• Activity
Pictures stay out. Everything else in the entries is copied exactly.

• Input data

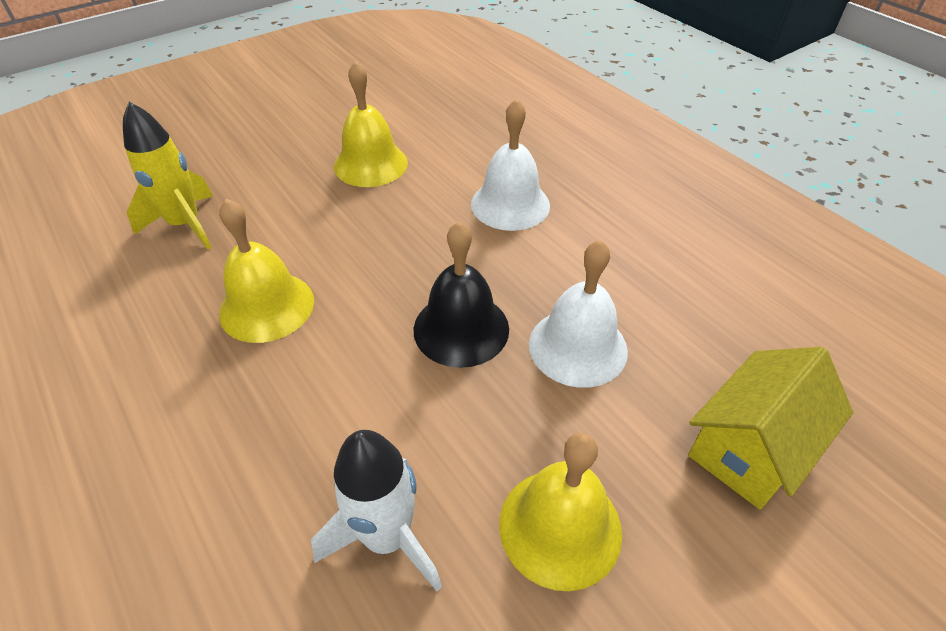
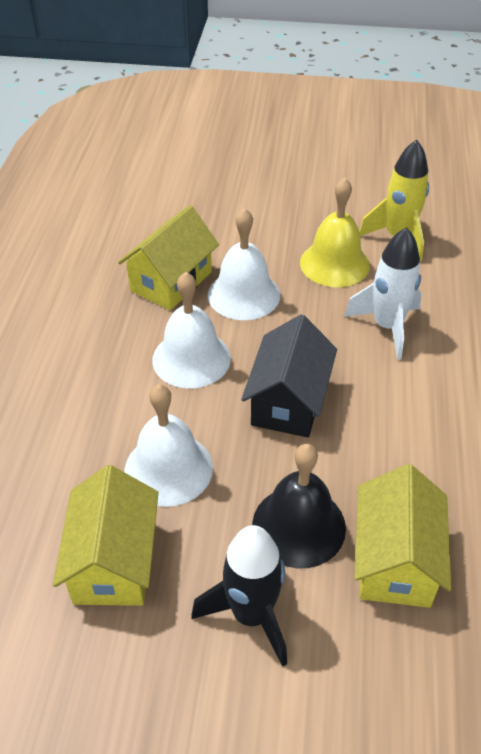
black house: 0 -> 1
black rocket: 0 -> 1
white bell: 2 -> 3
yellow bell: 3 -> 1
yellow house: 1 -> 3

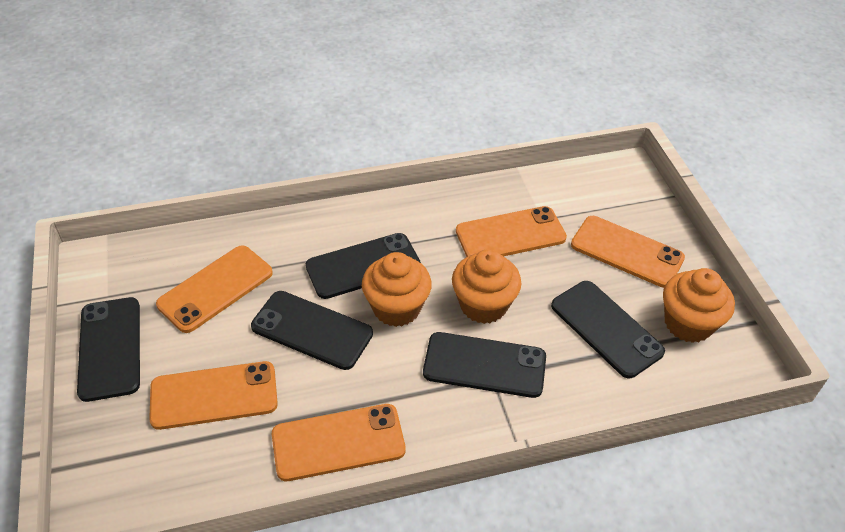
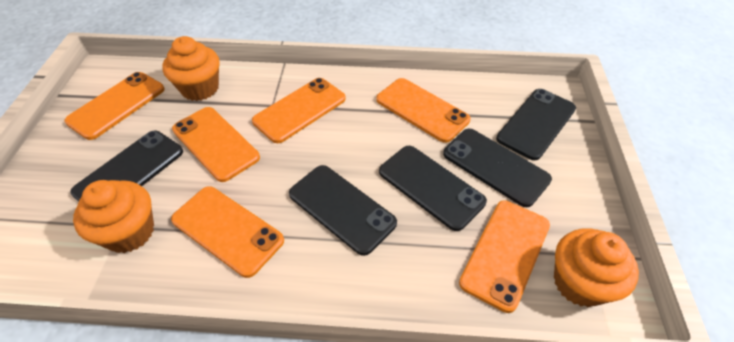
orange phone: 5 -> 6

• Answer area
black house: 0 -> 1
black rocket: 0 -> 1
white bell: 2 -> 3
yellow bell: 3 -> 1
yellow house: 1 -> 3

orange phone: 5 -> 6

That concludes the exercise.